● WHAT THE TASK ASKS
Among the entries below, find all lines that include "black" and copy them.

(Dataset records)

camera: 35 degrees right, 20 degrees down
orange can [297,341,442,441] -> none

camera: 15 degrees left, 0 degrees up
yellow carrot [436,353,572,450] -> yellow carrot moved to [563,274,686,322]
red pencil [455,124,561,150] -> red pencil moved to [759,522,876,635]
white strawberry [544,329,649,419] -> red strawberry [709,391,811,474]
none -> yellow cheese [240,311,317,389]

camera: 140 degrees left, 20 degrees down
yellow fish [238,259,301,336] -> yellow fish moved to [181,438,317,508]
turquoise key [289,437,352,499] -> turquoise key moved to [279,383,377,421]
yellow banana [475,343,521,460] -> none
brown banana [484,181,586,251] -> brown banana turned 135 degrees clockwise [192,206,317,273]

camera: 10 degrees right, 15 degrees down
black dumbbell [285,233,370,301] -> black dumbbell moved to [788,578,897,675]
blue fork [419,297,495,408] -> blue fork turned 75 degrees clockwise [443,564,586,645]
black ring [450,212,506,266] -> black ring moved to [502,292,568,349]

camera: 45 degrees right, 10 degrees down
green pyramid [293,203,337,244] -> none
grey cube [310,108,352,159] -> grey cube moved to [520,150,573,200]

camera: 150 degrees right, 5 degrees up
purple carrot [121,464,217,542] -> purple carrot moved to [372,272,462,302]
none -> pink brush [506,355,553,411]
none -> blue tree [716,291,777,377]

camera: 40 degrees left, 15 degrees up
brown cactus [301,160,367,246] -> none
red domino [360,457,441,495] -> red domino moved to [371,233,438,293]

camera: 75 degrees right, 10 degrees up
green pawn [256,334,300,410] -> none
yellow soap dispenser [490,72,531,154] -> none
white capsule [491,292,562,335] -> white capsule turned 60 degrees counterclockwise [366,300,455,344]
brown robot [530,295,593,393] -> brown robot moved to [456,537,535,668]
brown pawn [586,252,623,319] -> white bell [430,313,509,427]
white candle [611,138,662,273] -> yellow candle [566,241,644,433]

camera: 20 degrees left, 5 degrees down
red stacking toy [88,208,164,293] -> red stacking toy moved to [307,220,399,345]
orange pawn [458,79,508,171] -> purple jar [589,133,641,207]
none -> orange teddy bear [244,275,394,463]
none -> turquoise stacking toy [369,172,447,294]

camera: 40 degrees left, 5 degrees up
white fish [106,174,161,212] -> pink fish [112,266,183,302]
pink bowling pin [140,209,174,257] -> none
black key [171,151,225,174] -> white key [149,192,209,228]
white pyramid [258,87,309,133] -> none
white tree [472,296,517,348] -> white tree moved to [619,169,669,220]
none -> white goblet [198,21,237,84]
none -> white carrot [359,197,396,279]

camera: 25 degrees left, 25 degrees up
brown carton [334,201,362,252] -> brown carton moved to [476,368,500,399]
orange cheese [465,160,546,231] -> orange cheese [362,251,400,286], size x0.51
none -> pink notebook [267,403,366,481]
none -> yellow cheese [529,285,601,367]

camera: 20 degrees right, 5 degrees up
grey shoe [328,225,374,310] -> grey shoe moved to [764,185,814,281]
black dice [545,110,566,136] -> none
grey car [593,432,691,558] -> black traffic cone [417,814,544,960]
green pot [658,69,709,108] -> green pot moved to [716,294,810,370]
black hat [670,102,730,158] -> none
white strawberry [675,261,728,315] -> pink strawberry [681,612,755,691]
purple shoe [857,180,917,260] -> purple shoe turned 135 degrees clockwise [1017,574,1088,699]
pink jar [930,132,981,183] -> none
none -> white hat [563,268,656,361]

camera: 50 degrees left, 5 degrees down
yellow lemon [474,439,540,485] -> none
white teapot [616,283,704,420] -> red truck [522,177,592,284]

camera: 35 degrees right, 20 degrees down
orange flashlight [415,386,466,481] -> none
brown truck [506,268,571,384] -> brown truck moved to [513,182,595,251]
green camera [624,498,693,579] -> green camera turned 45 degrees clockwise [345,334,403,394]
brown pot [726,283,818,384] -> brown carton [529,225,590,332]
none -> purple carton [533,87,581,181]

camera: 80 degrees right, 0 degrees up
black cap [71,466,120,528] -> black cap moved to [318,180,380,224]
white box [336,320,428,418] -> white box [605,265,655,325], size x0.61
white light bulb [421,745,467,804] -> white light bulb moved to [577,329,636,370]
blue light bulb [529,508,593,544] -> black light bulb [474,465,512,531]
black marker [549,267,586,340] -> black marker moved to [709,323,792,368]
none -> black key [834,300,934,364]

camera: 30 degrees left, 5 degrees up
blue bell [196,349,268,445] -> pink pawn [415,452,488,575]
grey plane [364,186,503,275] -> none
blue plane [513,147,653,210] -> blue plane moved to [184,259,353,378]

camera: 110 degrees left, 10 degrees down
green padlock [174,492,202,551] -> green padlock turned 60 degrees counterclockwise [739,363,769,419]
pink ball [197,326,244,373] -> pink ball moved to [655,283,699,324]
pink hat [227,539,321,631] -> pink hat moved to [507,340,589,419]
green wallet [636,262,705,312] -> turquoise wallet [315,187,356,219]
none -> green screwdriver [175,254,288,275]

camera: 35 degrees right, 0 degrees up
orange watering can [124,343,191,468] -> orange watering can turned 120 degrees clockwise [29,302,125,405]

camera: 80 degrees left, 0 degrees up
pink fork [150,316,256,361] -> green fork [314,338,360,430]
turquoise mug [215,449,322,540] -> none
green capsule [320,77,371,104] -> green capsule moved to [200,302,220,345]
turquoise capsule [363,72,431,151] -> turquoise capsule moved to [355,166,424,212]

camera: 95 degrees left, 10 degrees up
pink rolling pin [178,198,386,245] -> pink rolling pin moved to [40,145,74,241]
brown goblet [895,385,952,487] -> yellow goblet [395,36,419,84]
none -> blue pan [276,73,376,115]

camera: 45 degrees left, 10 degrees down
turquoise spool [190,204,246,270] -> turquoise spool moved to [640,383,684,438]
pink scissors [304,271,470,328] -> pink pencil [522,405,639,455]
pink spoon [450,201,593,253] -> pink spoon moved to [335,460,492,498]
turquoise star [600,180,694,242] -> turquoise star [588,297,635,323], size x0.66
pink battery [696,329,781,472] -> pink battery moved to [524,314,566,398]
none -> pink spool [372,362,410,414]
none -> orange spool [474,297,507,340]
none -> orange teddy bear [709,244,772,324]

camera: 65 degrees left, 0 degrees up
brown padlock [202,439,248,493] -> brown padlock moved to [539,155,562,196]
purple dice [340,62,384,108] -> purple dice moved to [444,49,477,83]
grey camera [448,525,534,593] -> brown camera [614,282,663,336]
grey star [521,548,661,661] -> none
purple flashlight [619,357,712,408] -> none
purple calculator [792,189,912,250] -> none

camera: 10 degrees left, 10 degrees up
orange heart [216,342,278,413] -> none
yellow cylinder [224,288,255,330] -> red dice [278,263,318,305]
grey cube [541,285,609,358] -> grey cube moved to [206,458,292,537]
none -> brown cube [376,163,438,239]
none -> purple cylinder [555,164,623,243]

● ANSWER SECTION
black dumbbell [285,233,370,301] -> black dumbbell moved to [788,578,897,675]
black ring [450,212,506,266] -> black ring moved to [502,292,568,349]
black key [171,151,225,174] -> white key [149,192,209,228]
black dice [545,110,566,136] -> none
grey car [593,432,691,558] -> black traffic cone [417,814,544,960]
black hat [670,102,730,158] -> none
black cap [71,466,120,528] -> black cap moved to [318,180,380,224]
blue light bulb [529,508,593,544] -> black light bulb [474,465,512,531]
black marker [549,267,586,340] -> black marker moved to [709,323,792,368]
none -> black key [834,300,934,364]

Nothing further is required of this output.